++++ Data extract

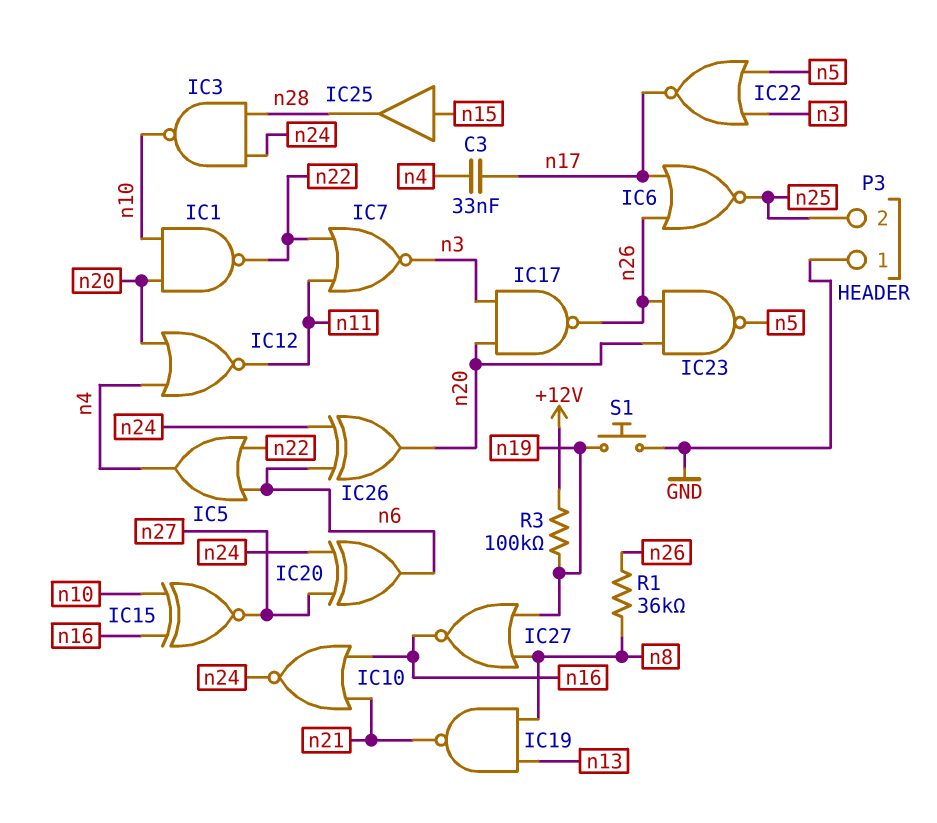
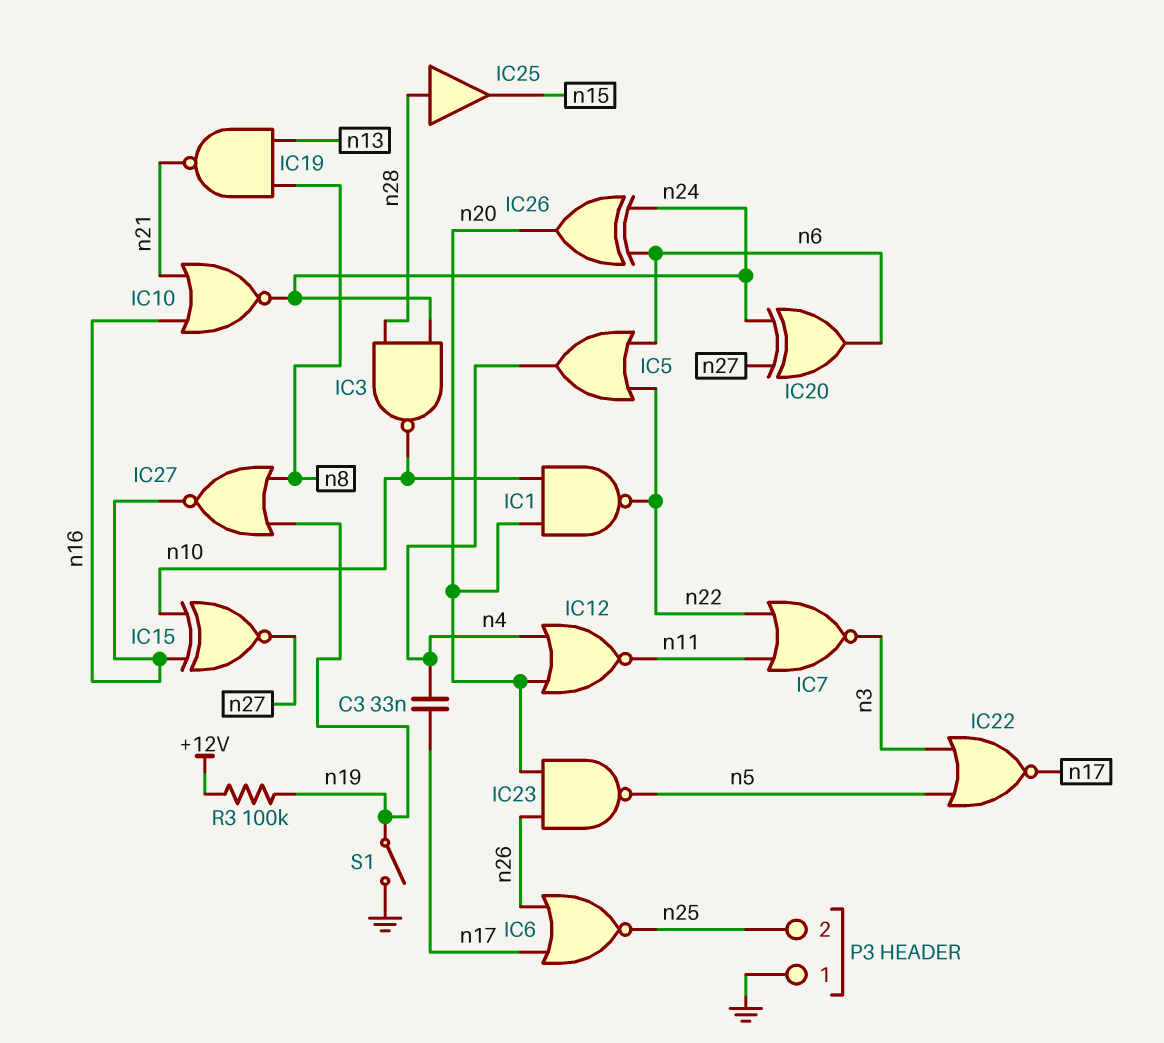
IC17: NAND (in n3, in n20, out n26) -> none
IC25: buffer (in n15, out n28) -> buffer (in n28, out n15)
R1: 36k (n8, n26) -> none
S1: button (GND, n19) -> switch (GND, n19)

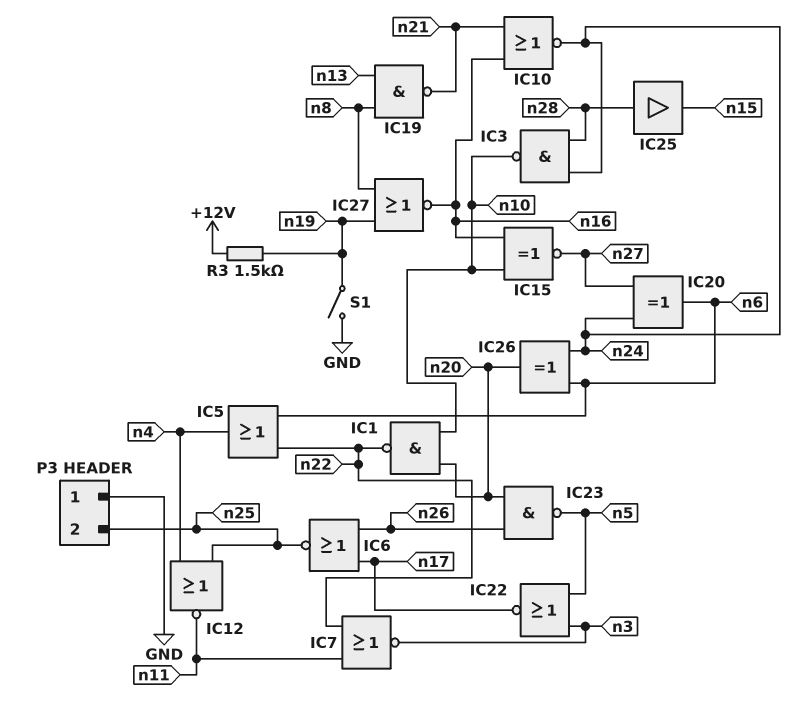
C3: 33nF (n4, n17) -> none
IC12: NOR (in n4, in n20, out n11) -> NOR (in n4, in n25, out n11)
R3: 100k (+12V, n19) -> 1.5k (+12V, n19)

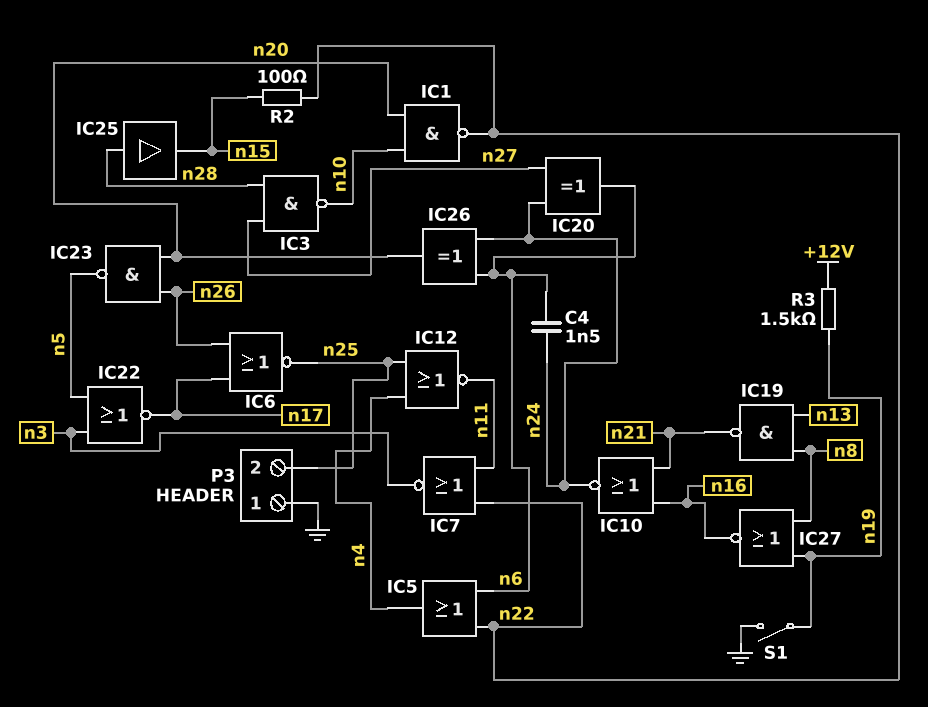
C4: none -> 1.5nF (n6, n24)
IC3: NAND (in n24, in n28, out n10) -> NAND (in n27, in n28, out n10)
IC15: XNOR (in n10, in n16, out n27) -> none
R2: none -> 100 (n15, n22)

++++++++

- Required work: In the answer, the lines from the one containing "IC12: NOR (in" to the end of the records above must be written out exactly, both ends included; the pictures must not appear.

- Exercise solution:
IC12: NOR (in n4, in n20, out n11) -> NOR (in n4, in n25, out n11)
R3: 100k (+12V, n19) -> 1.5k (+12V, n19)

C4: none -> 1.5nF (n6, n24)
IC3: NAND (in n24, in n28, out n10) -> NAND (in n27, in n28, out n10)
IC15: XNOR (in n10, in n16, out n27) -> none
R2: none -> 100 (n15, n22)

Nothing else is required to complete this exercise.